DIRECTIONS: Counting only lines that contain the word "gone", state the total for the listing below and nothing else.

EXTRACTED DATA:
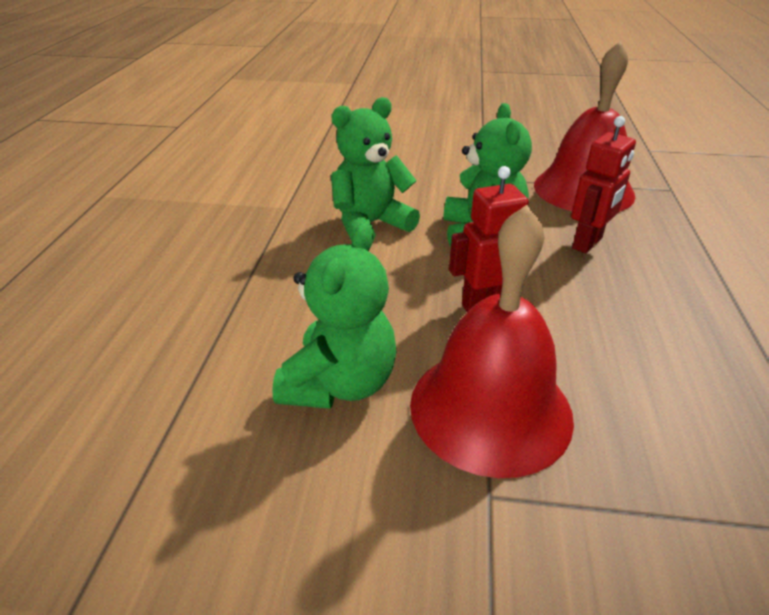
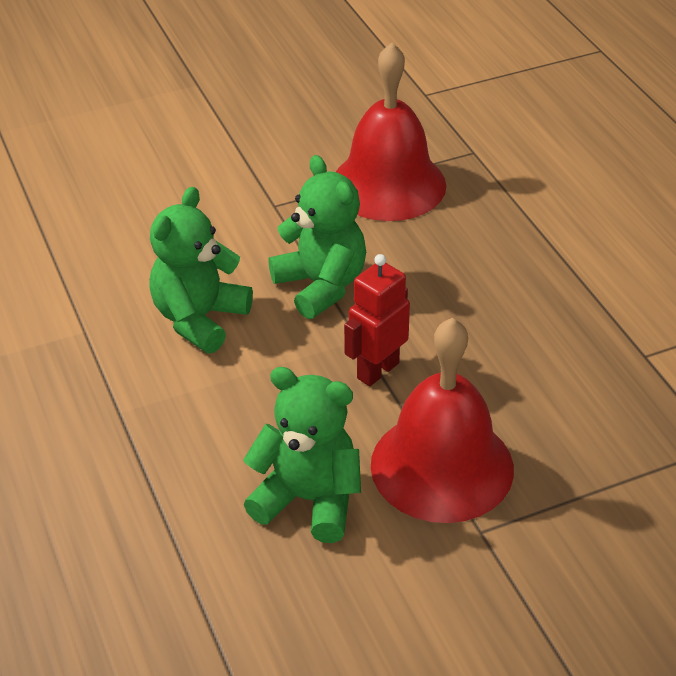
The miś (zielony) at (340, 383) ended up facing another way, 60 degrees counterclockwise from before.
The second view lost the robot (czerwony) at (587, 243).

--

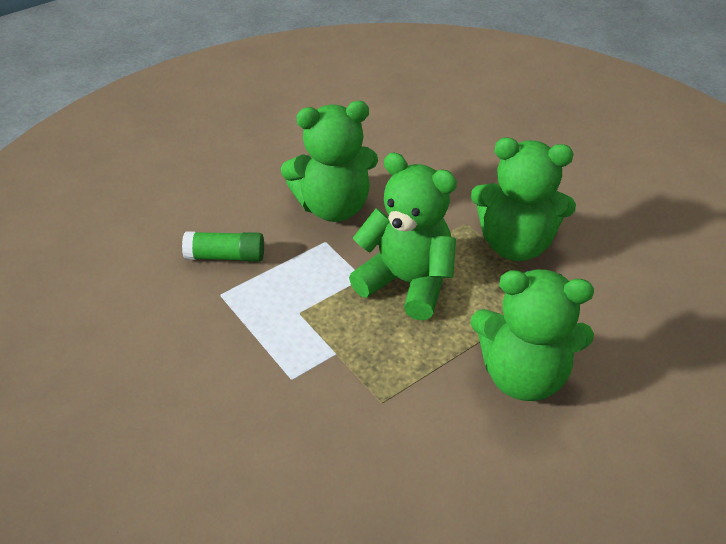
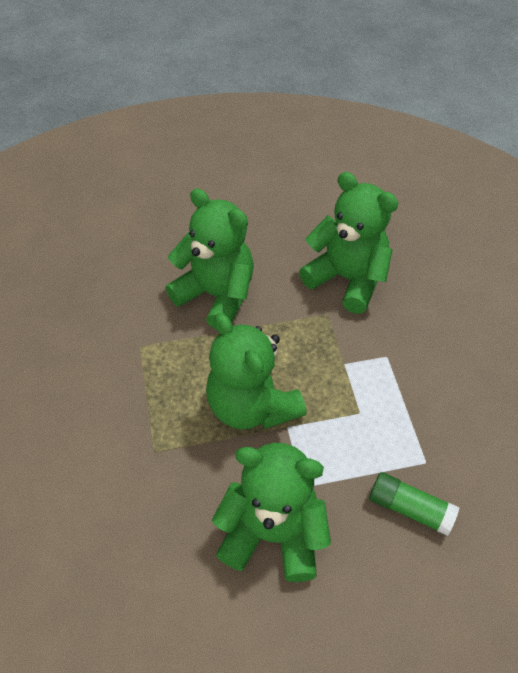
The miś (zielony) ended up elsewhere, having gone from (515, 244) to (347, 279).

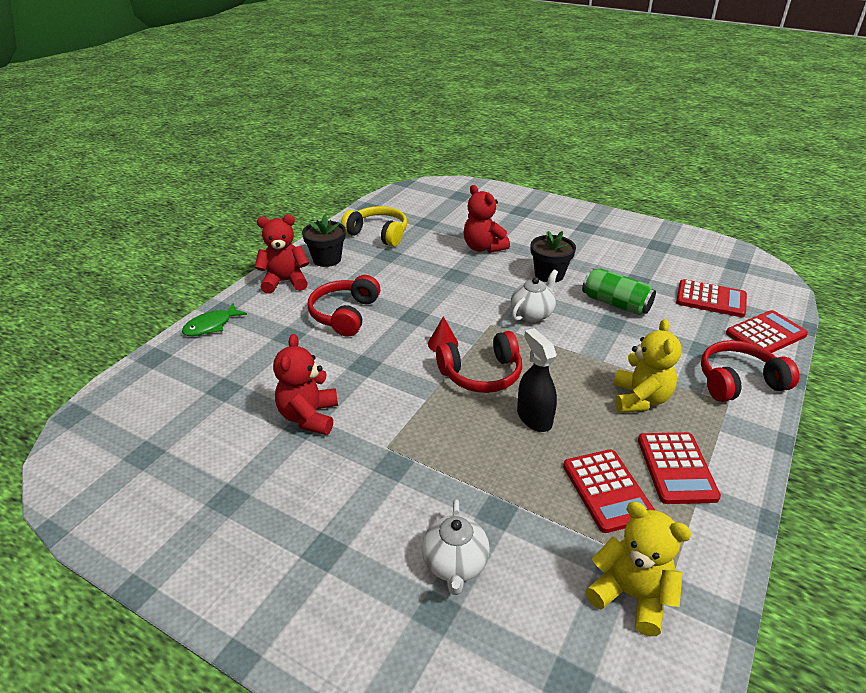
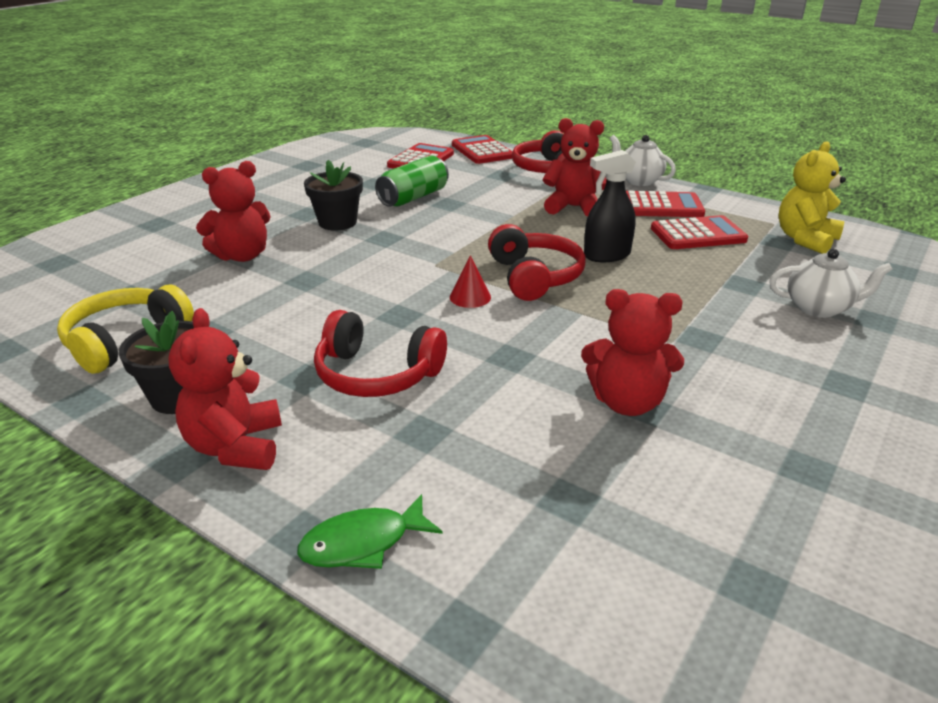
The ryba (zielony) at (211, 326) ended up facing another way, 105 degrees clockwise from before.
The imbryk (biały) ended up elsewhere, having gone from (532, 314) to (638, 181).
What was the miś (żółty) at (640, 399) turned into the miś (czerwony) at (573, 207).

OUTPUT FOR THIS EXERCISE: 2